──────── WORKING DATA ────────
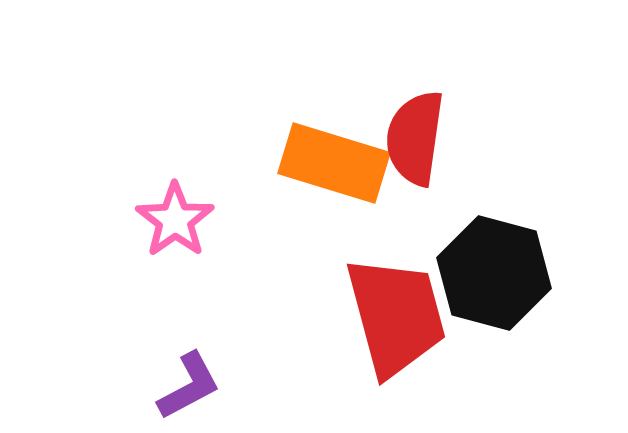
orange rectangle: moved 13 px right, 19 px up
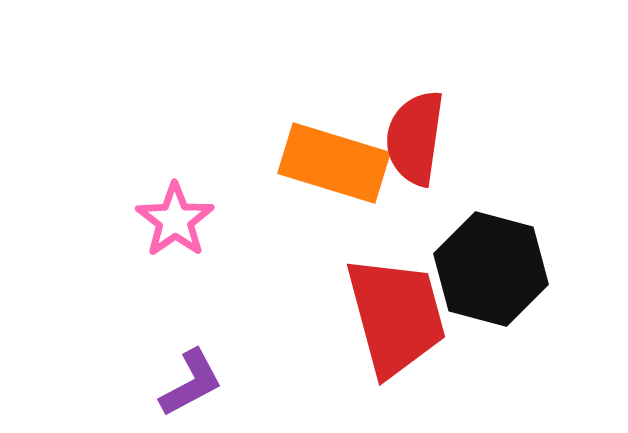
black hexagon: moved 3 px left, 4 px up
purple L-shape: moved 2 px right, 3 px up
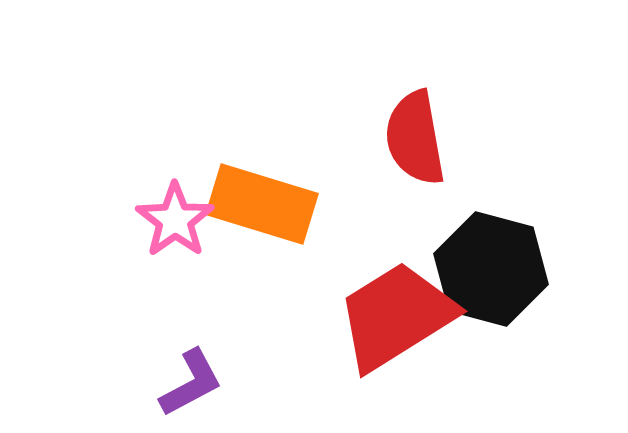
red semicircle: rotated 18 degrees counterclockwise
orange rectangle: moved 72 px left, 41 px down
red trapezoid: rotated 107 degrees counterclockwise
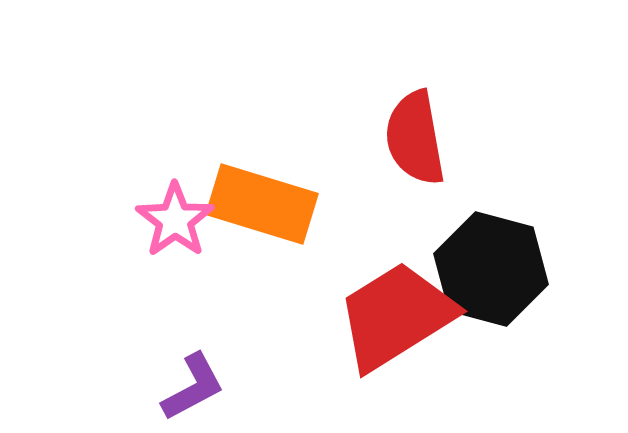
────────
Return every line describing a shape's movement or rotation in the records, word for word, and omit the pictures.

*WRITTEN SOLUTION*.
orange rectangle: moved 13 px right, 19 px up
black hexagon: moved 3 px left, 4 px up
purple L-shape: moved 2 px right, 3 px up
red semicircle: rotated 18 degrees counterclockwise
orange rectangle: moved 72 px left, 41 px down
red trapezoid: rotated 107 degrees counterclockwise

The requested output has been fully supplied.